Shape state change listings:
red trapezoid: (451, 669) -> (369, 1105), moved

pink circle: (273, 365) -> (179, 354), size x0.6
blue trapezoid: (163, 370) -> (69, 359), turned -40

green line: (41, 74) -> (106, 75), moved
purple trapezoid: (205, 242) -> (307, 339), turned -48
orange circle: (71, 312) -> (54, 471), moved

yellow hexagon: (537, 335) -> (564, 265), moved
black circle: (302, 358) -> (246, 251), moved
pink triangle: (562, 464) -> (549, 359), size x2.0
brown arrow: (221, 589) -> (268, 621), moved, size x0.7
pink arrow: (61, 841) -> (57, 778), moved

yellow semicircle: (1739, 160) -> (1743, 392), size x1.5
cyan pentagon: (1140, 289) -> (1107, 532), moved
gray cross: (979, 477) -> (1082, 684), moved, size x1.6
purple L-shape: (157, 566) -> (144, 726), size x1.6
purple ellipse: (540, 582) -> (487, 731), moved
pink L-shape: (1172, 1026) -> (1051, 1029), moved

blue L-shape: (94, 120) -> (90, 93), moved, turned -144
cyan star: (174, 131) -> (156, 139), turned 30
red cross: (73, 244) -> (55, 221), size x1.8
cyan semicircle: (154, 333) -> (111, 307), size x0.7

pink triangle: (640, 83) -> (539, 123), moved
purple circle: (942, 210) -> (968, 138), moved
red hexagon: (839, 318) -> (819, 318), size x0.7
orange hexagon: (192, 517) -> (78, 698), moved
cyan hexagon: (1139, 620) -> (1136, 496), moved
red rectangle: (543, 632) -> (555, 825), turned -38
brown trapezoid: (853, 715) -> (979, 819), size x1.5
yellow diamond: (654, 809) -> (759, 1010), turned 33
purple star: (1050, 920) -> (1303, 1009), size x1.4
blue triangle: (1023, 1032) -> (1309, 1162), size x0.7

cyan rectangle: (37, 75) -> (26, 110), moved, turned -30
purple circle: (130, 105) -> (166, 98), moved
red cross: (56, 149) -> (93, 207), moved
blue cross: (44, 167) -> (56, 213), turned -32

Problem details: In the entries above, find each line with the word "cyan" and copy it.

Response:
cyan pentagon: (1140, 289) -> (1107, 532), moved
cyan star: (174, 131) -> (156, 139), turned 30
cyan semicircle: (154, 333) -> (111, 307), size x0.7
cyan hexagon: (1139, 620) -> (1136, 496), moved
cyan rectangle: (37, 75) -> (26, 110), moved, turned -30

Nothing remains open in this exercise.